(Graphic revision entries)
-.-.-

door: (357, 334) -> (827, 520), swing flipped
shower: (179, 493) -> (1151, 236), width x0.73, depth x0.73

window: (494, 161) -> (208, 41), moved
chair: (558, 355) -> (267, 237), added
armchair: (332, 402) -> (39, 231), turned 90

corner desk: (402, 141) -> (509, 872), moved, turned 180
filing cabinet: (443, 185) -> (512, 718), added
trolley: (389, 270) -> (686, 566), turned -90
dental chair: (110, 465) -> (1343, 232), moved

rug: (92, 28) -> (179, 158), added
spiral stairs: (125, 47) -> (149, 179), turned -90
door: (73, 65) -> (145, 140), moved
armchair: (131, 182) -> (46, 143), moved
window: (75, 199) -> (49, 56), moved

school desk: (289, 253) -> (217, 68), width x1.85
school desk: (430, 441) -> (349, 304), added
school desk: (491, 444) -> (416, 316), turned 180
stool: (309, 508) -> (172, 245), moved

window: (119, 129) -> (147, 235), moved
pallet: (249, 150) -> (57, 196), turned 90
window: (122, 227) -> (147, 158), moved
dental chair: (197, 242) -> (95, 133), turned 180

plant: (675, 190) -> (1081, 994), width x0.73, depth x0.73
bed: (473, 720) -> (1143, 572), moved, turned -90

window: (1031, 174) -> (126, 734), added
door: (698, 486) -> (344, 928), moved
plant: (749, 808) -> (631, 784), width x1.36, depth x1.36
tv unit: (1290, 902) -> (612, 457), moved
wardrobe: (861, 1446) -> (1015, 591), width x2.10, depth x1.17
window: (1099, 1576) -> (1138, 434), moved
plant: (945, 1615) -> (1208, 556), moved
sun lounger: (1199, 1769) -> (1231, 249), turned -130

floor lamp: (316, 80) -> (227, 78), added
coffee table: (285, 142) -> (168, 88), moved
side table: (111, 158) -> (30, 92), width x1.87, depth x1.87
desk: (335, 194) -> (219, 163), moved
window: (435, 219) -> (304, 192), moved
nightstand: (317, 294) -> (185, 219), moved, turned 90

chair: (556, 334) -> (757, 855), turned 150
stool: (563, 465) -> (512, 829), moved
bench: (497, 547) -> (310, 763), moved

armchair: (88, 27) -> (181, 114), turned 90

-.-.-

• _Directions for this task_:
Take each line above that contains "plant" and copy it out.

• _Answer below_:
plant: (675, 190) -> (1081, 994), width x0.73, depth x0.73
plant: (749, 808) -> (631, 784), width x1.36, depth x1.36
plant: (945, 1615) -> (1208, 556), moved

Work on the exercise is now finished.